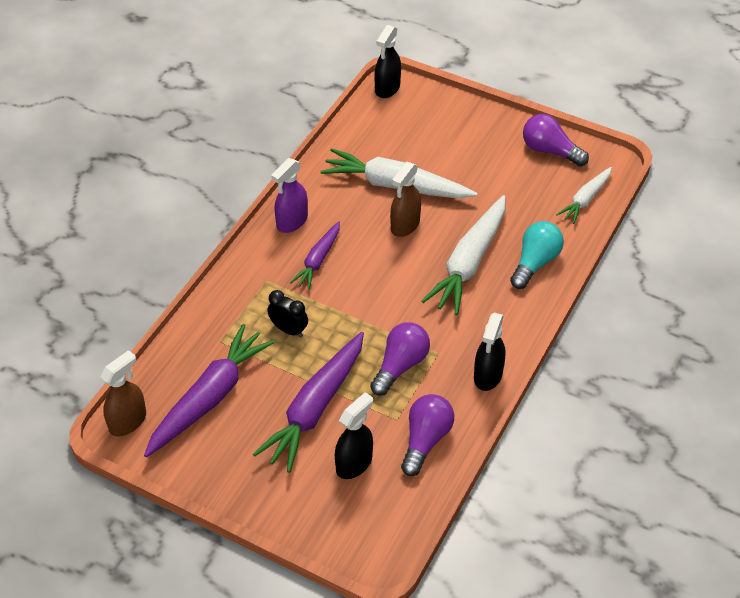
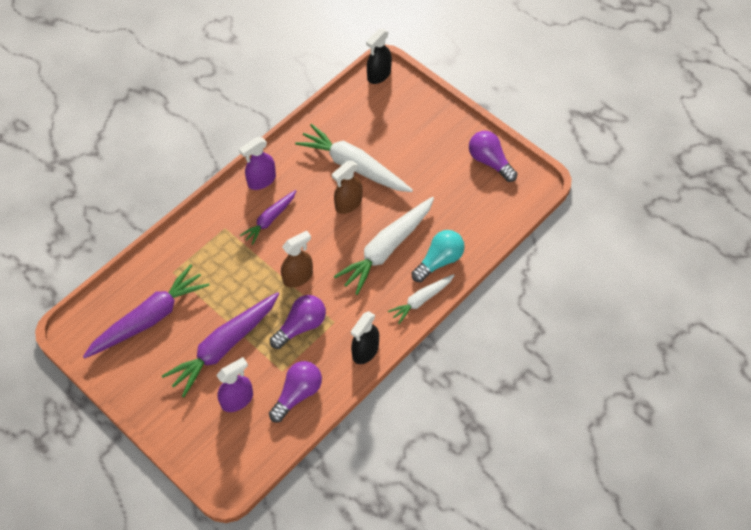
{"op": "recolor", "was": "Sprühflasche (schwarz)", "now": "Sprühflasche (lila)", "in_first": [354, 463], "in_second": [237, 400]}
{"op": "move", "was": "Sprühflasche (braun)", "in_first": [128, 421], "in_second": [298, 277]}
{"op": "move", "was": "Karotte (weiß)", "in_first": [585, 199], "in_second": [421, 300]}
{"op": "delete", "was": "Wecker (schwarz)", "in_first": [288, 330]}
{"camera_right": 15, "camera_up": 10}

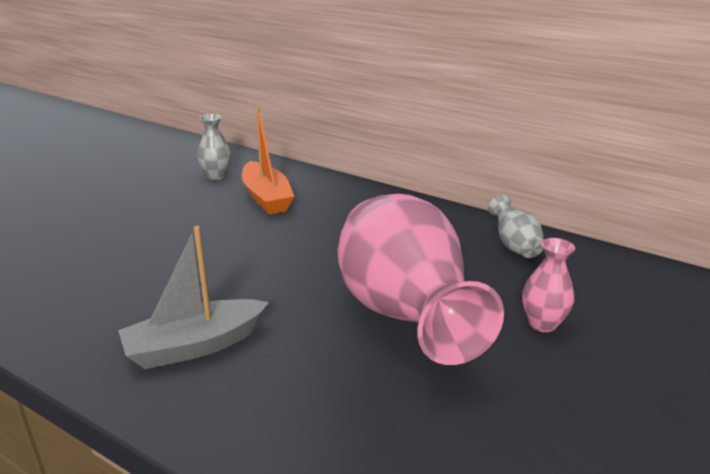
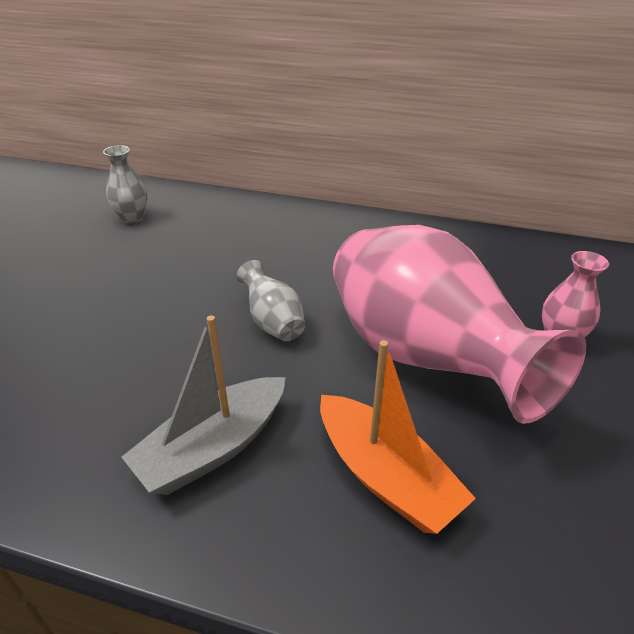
{"op": "move", "was": "Vase (grau)", "in_first": [514, 246], "in_second": [273, 322]}
{"op": "move", "was": "Boot (orange)", "in_first": [266, 198], "in_second": [385, 476]}
{"camera_right": -15, "camera_up": 10}

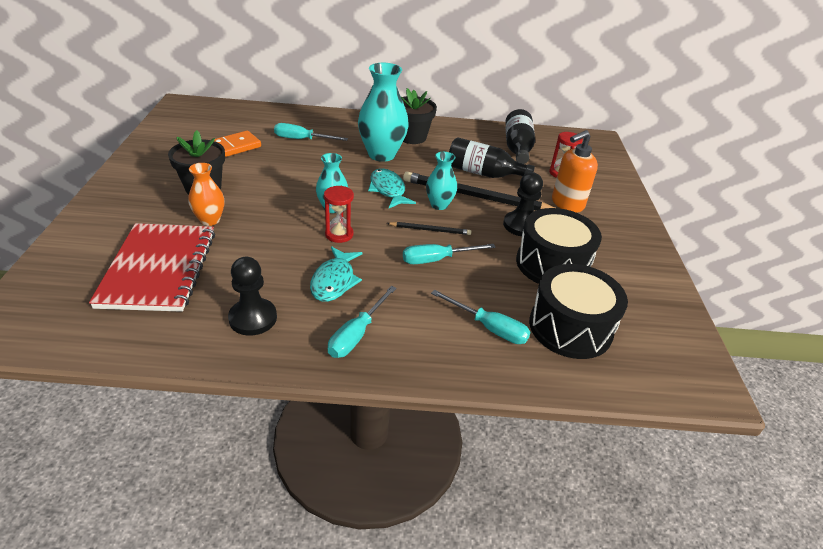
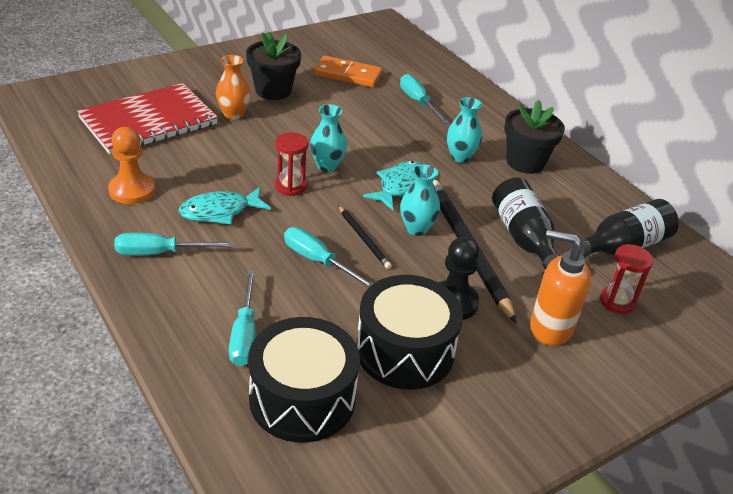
{"op": "recolor", "was": "Bauer (schwarz)", "now": "Bauer (orange)", "in_first": [253, 318], "in_second": [132, 190]}
{"op": "resize", "was": "Vase (türkis)", "in_first": [381, 154], "in_second": [460, 157], "ratio": 0.56}
{"camera_right": 55, "camera_up": 0}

□ □ □ □ □

Task prompt — Although the records contain pictures, the copy should consist of their text alone, reproduced exactly.

Solution for this task —
{"op": "recolor", "was": "Sprühflasche (schwarz)", "now": "Sprühflasche (lila)", "in_first": [354, 463], "in_second": [237, 400]}
{"op": "move", "was": "Sprühflasche (braun)", "in_first": [128, 421], "in_second": [298, 277]}
{"op": "move", "was": "Karotte (weiß)", "in_first": [585, 199], "in_second": [421, 300]}
{"op": "delete", "was": "Wecker (schwarz)", "in_first": [288, 330]}
{"camera_right": 15, "camera_up": 10}

{"op": "move", "was": "Vase (grau)", "in_first": [514, 246], "in_second": [273, 322]}
{"op": "move", "was": "Boot (orange)", "in_first": [266, 198], "in_second": [385, 476]}
{"camera_right": -15, "camera_up": 10}

{"op": "recolor", "was": "Bauer (schwarz)", "now": "Bauer (orange)", "in_first": [253, 318], "in_second": [132, 190]}
{"op": "resize", "was": "Vase (türkis)", "in_first": [381, 154], "in_second": [460, 157], "ratio": 0.56}
{"camera_right": 55, "camera_up": 0}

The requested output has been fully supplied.